[Stored entries]

────

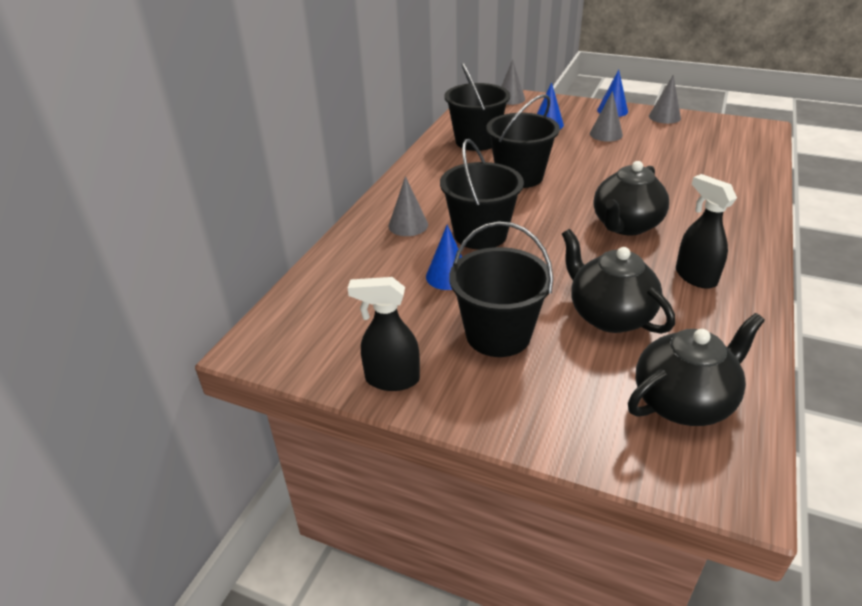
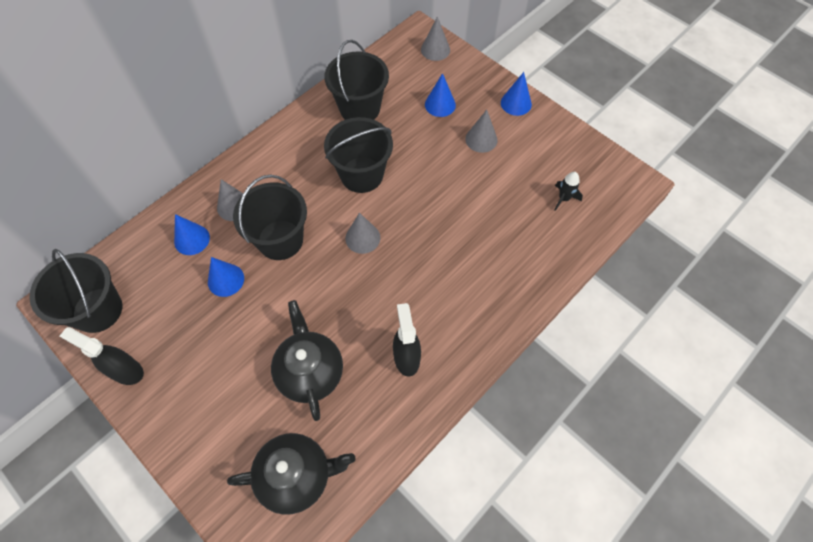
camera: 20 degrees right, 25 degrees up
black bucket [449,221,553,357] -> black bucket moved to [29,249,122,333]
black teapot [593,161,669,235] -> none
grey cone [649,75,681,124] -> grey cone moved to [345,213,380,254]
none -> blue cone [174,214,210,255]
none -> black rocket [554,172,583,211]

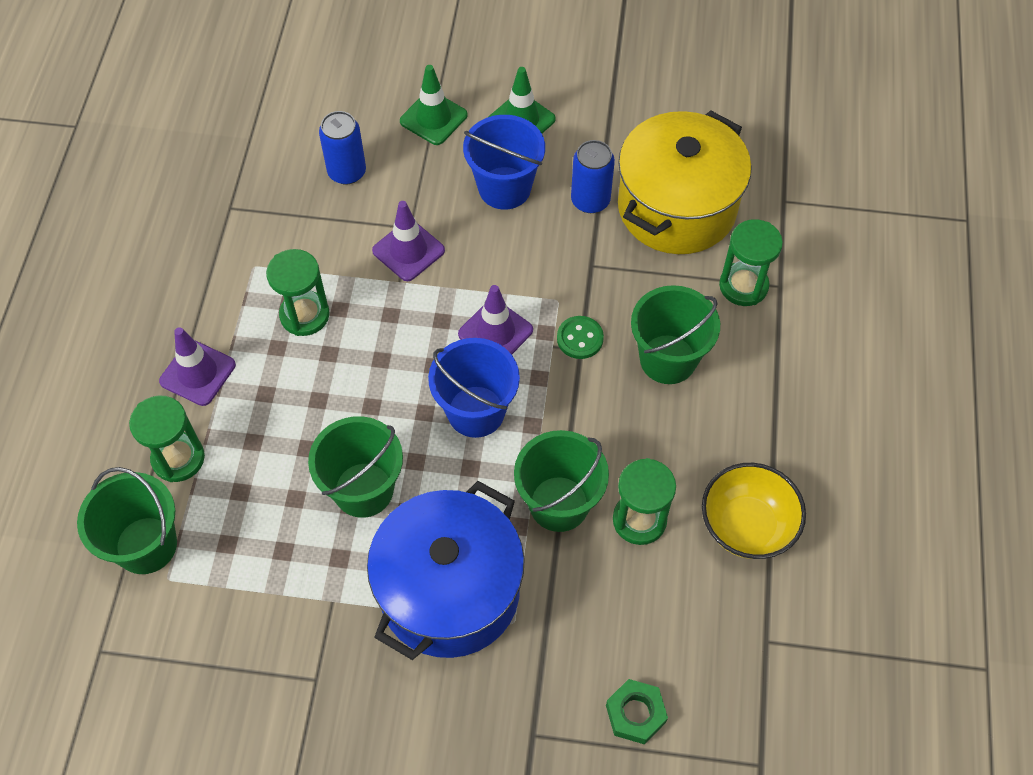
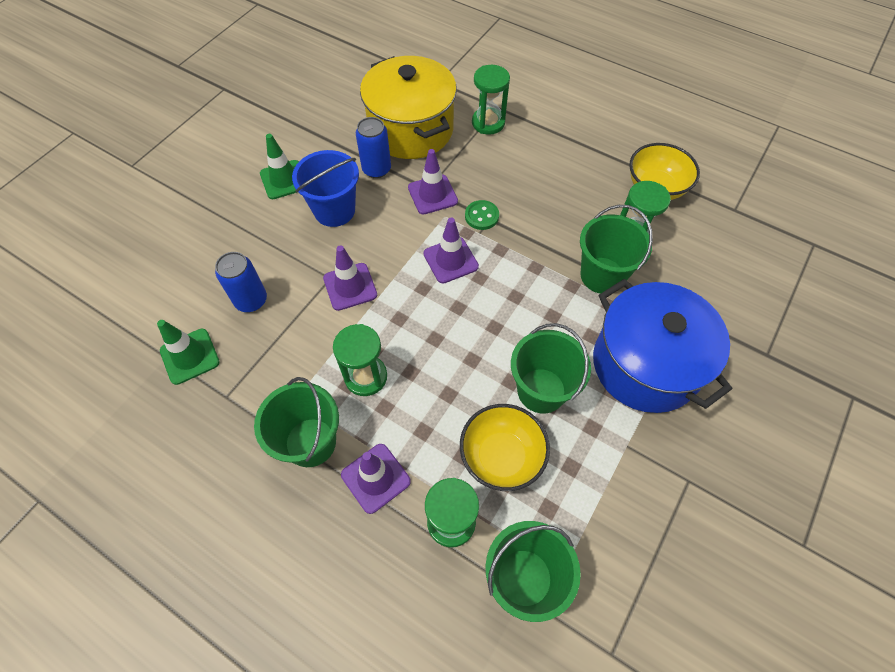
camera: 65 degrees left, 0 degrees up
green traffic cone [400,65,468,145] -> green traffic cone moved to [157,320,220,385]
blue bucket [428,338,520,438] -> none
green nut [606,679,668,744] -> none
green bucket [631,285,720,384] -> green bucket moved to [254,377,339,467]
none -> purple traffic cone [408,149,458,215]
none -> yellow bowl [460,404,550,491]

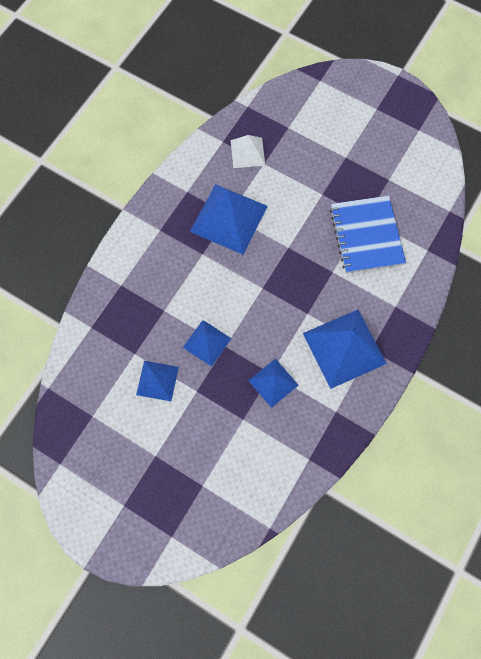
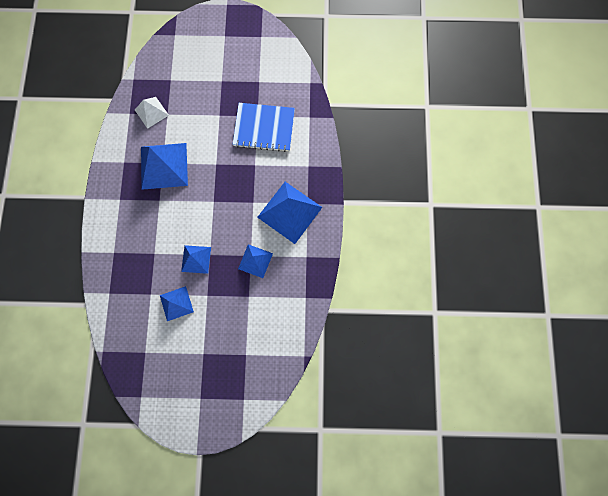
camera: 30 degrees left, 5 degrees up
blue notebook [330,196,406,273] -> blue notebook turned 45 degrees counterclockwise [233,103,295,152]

────

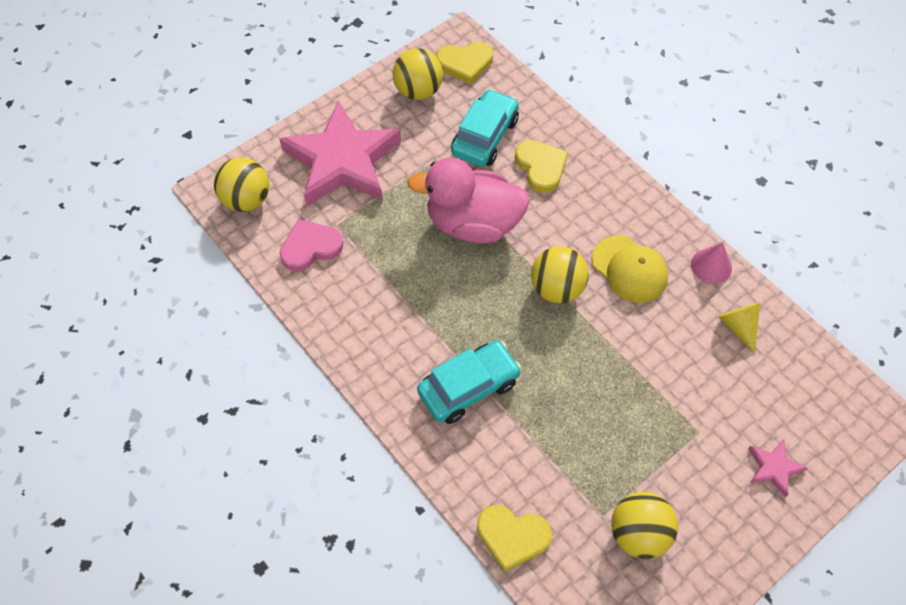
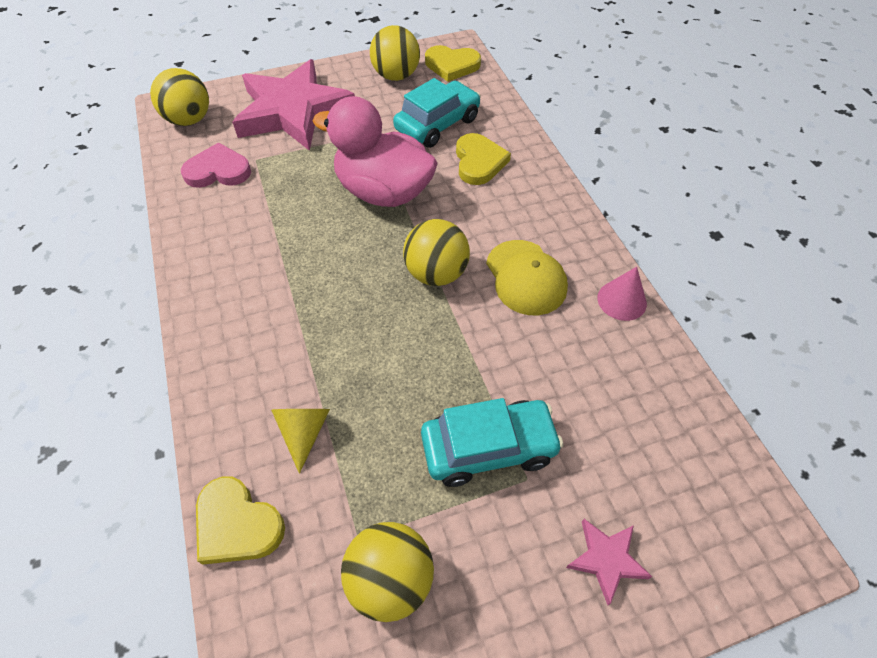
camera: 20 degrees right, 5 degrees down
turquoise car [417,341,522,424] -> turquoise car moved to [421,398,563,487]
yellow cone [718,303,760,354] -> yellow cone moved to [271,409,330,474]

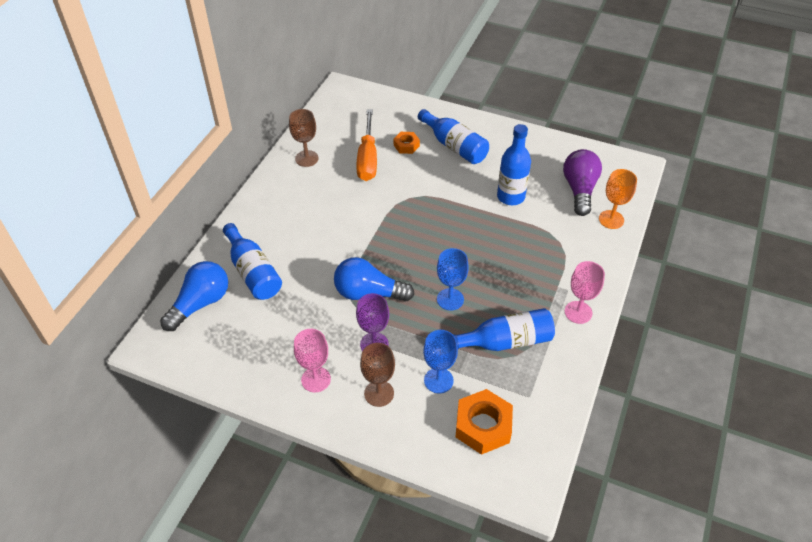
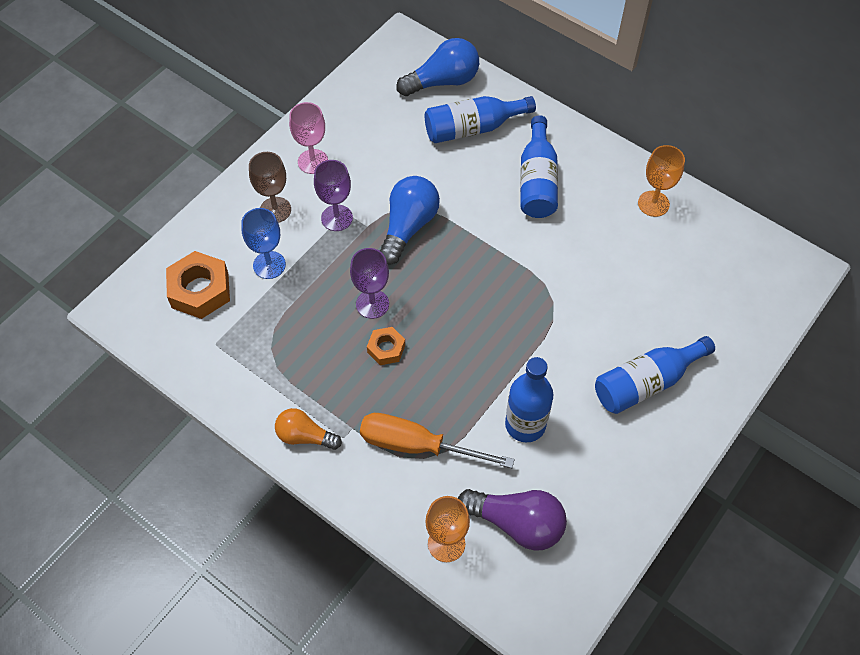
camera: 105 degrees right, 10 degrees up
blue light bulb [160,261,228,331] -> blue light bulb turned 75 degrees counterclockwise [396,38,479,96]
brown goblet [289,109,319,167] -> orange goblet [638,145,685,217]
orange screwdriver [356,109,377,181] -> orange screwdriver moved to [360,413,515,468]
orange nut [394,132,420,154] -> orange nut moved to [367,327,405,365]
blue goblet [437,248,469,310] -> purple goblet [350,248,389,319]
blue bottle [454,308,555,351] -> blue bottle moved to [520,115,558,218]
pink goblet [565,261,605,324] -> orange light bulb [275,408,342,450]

────

Requirement: Collect every line above that contains the word "right".

Exercise response:
camera: 20 degrees right, 25 degrees up
camera: 20 degrees right, 5 degrees down
camera: 105 degrees right, 10 degrees up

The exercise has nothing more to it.